Exercise:
Below are the entries to retype; reproduce each one exactly.
START Information supplied
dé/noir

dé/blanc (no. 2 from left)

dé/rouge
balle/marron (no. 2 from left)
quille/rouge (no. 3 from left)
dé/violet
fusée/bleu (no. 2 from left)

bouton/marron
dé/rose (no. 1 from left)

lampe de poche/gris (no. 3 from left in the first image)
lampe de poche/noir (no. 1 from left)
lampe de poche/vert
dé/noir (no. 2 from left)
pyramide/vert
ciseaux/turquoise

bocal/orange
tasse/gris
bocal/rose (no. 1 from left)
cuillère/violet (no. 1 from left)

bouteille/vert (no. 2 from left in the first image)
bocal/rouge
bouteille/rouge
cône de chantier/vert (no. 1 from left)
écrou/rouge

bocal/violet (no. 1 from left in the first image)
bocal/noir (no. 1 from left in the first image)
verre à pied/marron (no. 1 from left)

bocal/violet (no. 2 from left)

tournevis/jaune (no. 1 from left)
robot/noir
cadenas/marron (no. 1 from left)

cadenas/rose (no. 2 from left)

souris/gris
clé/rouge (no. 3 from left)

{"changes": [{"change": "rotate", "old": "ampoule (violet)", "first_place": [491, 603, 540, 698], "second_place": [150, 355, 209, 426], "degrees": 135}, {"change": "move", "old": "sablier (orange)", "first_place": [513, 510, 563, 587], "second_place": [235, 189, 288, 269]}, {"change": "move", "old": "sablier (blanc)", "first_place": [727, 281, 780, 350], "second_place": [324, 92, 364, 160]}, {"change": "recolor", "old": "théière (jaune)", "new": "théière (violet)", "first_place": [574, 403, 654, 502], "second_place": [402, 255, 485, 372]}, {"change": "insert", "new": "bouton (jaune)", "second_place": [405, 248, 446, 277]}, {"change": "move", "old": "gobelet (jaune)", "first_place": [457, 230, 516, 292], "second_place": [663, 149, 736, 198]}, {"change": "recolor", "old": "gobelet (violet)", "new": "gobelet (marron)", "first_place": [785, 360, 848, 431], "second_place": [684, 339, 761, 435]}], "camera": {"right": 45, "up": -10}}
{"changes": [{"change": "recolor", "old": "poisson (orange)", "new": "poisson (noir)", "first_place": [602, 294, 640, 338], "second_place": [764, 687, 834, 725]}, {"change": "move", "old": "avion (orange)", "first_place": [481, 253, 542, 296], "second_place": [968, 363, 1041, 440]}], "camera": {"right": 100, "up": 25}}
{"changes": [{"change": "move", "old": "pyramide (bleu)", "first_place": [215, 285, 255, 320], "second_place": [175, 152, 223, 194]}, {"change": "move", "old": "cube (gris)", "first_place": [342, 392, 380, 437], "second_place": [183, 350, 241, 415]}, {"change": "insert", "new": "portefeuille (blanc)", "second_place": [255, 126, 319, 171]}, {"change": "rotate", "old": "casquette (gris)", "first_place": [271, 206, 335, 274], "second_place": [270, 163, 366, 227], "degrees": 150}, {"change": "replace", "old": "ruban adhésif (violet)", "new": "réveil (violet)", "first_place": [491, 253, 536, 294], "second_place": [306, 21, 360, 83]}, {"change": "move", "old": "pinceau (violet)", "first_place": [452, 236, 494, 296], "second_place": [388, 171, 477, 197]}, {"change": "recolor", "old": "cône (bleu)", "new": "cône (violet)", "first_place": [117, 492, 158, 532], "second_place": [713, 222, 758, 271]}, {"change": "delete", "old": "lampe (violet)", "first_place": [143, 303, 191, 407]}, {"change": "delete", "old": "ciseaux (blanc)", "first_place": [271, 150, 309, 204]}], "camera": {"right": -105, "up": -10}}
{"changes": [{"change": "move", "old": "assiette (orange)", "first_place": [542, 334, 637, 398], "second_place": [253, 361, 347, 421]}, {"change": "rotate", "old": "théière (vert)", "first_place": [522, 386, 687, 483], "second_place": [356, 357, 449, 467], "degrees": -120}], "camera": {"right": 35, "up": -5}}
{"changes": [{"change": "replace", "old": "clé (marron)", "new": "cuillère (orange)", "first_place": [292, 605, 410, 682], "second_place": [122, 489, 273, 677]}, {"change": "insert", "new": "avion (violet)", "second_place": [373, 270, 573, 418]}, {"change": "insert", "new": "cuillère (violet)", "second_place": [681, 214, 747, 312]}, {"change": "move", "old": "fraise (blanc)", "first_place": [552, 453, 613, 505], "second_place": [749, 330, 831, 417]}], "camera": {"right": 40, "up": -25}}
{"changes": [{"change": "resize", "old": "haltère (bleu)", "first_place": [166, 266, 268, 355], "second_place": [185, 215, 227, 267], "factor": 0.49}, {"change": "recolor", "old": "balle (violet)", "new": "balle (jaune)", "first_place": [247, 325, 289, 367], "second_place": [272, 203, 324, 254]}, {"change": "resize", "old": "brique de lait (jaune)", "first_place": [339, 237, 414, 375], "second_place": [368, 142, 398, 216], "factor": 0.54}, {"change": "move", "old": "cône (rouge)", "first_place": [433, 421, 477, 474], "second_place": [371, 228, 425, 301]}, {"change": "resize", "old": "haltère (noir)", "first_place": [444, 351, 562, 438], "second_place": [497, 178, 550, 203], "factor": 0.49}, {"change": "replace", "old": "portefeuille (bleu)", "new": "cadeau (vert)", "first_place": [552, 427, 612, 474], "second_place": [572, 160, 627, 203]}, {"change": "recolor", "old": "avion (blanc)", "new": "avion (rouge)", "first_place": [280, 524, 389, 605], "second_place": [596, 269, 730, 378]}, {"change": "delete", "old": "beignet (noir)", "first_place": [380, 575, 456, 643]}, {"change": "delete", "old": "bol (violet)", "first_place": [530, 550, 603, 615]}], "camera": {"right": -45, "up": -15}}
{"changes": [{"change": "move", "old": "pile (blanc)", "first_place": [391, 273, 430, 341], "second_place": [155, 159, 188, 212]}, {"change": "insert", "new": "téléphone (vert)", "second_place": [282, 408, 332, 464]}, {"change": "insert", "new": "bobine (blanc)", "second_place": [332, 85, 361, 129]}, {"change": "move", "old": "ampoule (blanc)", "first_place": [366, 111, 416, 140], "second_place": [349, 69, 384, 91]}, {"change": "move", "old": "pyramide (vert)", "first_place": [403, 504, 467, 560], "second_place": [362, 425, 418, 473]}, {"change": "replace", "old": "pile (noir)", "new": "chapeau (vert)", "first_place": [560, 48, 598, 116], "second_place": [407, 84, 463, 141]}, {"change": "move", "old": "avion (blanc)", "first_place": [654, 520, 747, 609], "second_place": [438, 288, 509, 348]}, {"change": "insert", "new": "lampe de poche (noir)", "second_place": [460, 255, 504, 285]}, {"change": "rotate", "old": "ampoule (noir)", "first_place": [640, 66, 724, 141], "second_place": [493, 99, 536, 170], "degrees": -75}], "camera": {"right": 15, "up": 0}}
END Information supplied
Output of the exercise:
dé/noir

dé/blanc (no. 2 from left)

dé/rouge
balle/marron (no. 2 from left)
quille/rouge (no. 3 from left)
dé/violet
fusée/bleu (no. 2 from left)

bouton/marron
dé/rose (no. 1 from left)

lampe de poche/gris (no. 3 from left in the first image)
lampe de poche/noir (no. 1 from left)
lampe de poche/vert
dé/noir (no. 2 from left)
pyramide/vert
ciseaux/turquoise

bocal/orange
tasse/gris
bocal/rose (no. 1 from left)
cuillère/violet (no. 1 from left)

bouteille/vert (no. 2 from left in the first image)
bocal/rouge
bouteille/rouge
cône de chantier/vert (no. 1 from left)
écrou/rouge

bocal/violet (no. 1 from left in the first image)
bocal/noir (no. 1 from left in the first image)
verre à pied/marron (no. 1 from left)

bocal/violet (no. 2 from left)

tournevis/jaune (no. 1 from left)
robot/noir
cadenas/marron (no. 1 from left)

cadenas/rose (no. 2 from left)

souris/gris
clé/rouge (no. 3 from left)

{"changes": [{"change": "rotate", "old": "ampoule (violet)", "first_place": [491, 603, 540, 698], "second_place": [150, 355, 209, 426], "degrees": 135}, {"change": "move", "old": "sablier (orange)", "first_place": [513, 510, 563, 587], "second_place": [235, 189, 288, 269]}, {"change": "move", "old": "sablier (blanc)", "first_place": [727, 281, 780, 350], "second_place": [324, 92, 364, 160]}, {"change": "recolor", "old": "théière (jaune)", "new": "théière (violet)", "first_place": [574, 403, 654, 502], "second_place": [402, 255, 485, 372]}, {"change": "insert", "new": "bouton (jaune)", "second_place": [405, 248, 446, 277]}, {"change": "move", "old": "gobelet (jaune)", "first_place": [457, 230, 516, 292], "second_place": [663, 149, 736, 198]}, {"change": "recolor", "old": "gobelet (violet)", "new": "gobelet (marron)", "first_place": [785, 360, 848, 431], "second_place": [684, 339, 761, 435]}], "camera": {"right": 45, "up": -10}}
{"changes": [{"change": "recolor", "old": "poisson (orange)", "new": "poisson (noir)", "first_place": [602, 294, 640, 338], "second_place": [764, 687, 834, 725]}, {"change": "move", "old": "avion (orange)", "first_place": [481, 253, 542, 296], "second_place": [968, 363, 1041, 440]}], "camera": {"right": 100, "up": 25}}
{"changes": [{"change": "move", "old": "pyramide (bleu)", "first_place": [215, 285, 255, 320], "second_place": [175, 152, 223, 194]}, {"change": "move", "old": "cube (gris)", "first_place": [342, 392, 380, 437], "second_place": [183, 350, 241, 415]}, {"change": "insert", "new": "portefeuille (blanc)", "second_place": [255, 126, 319, 171]}, {"change": "rotate", "old": "casquette (gris)", "first_place": [271, 206, 335, 274], "second_place": [270, 163, 366, 227], "degrees": 150}, {"change": "replace", "old": "ruban adhésif (violet)", "new": "réveil (violet)", "first_place": [491, 253, 536, 294], "second_place": [306, 21, 360, 83]}, {"change": "move", "old": "pinceau (violet)", "first_place": [452, 236, 494, 296], "second_place": [388, 171, 477, 197]}, {"change": "recolor", "old": "cône (bleu)", "new": "cône (violet)", "first_place": [117, 492, 158, 532], "second_place": [713, 222, 758, 271]}, {"change": "delete", "old": "lampe (violet)", "first_place": [143, 303, 191, 407]}, {"change": "delete", "old": "ciseaux (blanc)", "first_place": [271, 150, 309, 204]}], "camera": {"right": -105, "up": -10}}
{"changes": [{"change": "move", "old": "assiette (orange)", "first_place": [542, 334, 637, 398], "second_place": [253, 361, 347, 421]}, {"change": "rotate", "old": "théière (vert)", "first_place": [522, 386, 687, 483], "second_place": [356, 357, 449, 467], "degrees": -120}], "camera": {"right": 35, "up": -5}}
{"changes": [{"change": "replace", "old": "clé (marron)", "new": "cuillère (orange)", "first_place": [292, 605, 410, 682], "second_place": [122, 489, 273, 677]}, {"change": "insert", "new": "avion (violet)", "second_place": [373, 270, 573, 418]}, {"change": "insert", "new": "cuillère (violet)", "second_place": [681, 214, 747, 312]}, {"change": "move", "old": "fraise (blanc)", "first_place": [552, 453, 613, 505], "second_place": [749, 330, 831, 417]}], "camera": {"right": 40, "up": -25}}
{"changes": [{"change": "resize", "old": "haltère (bleu)", "first_place": [166, 266, 268, 355], "second_place": [185, 215, 227, 267], "factor": 0.49}, {"change": "recolor", "old": "balle (violet)", "new": "balle (jaune)", "first_place": [247, 325, 289, 367], "second_place": [272, 203, 324, 254]}, {"change": "resize", "old": "brique de lait (jaune)", "first_place": [339, 237, 414, 375], "second_place": [368, 142, 398, 216], "factor": 0.54}, {"change": "move", "old": "cône (rouge)", "first_place": [433, 421, 477, 474], "second_place": [371, 228, 425, 301]}, {"change": "resize", "old": "haltère (noir)", "first_place": [444, 351, 562, 438], "second_place": [497, 178, 550, 203], "factor": 0.49}, {"change": "replace", "old": "portefeuille (bleu)", "new": "cadeau (vert)", "first_place": [552, 427, 612, 474], "second_place": [572, 160, 627, 203]}, {"change": "recolor", "old": "avion (blanc)", "new": "avion (rouge)", "first_place": [280, 524, 389, 605], "second_place": [596, 269, 730, 378]}, {"change": "delete", "old": "beignet (noir)", "first_place": [380, 575, 456, 643]}, {"change": "delete", "old": "bol (violet)", "first_place": [530, 550, 603, 615]}], "camera": {"right": -45, "up": -15}}
{"changes": [{"change": "move", "old": "pile (blanc)", "first_place": [391, 273, 430, 341], "second_place": [155, 159, 188, 212]}, {"change": "insert", "new": "téléphone (vert)", "second_place": [282, 408, 332, 464]}, {"change": "insert", "new": "bobine (blanc)", "second_place": [332, 85, 361, 129]}, {"change": "move", "old": "ampoule (blanc)", "first_place": [366, 111, 416, 140], "second_place": [349, 69, 384, 91]}, {"change": "move", "old": "pyramide (vert)", "first_place": [403, 504, 467, 560], "second_place": [362, 425, 418, 473]}, {"change": "replace", "old": "pile (noir)", "new": "chapeau (vert)", "first_place": [560, 48, 598, 116], "second_place": [407, 84, 463, 141]}, {"change": "move", "old": "avion (blanc)", "first_place": [654, 520, 747, 609], "second_place": [438, 288, 509, 348]}, {"change": "insert", "new": "lampe de poche (noir)", "second_place": [460, 255, 504, 285]}, {"change": "rotate", "old": "ampoule (noir)", "first_place": [640, 66, 724, 141], "second_place": [493, 99, 536, 170], "degrees": -75}], "camera": {"right": 15, "up": 0}}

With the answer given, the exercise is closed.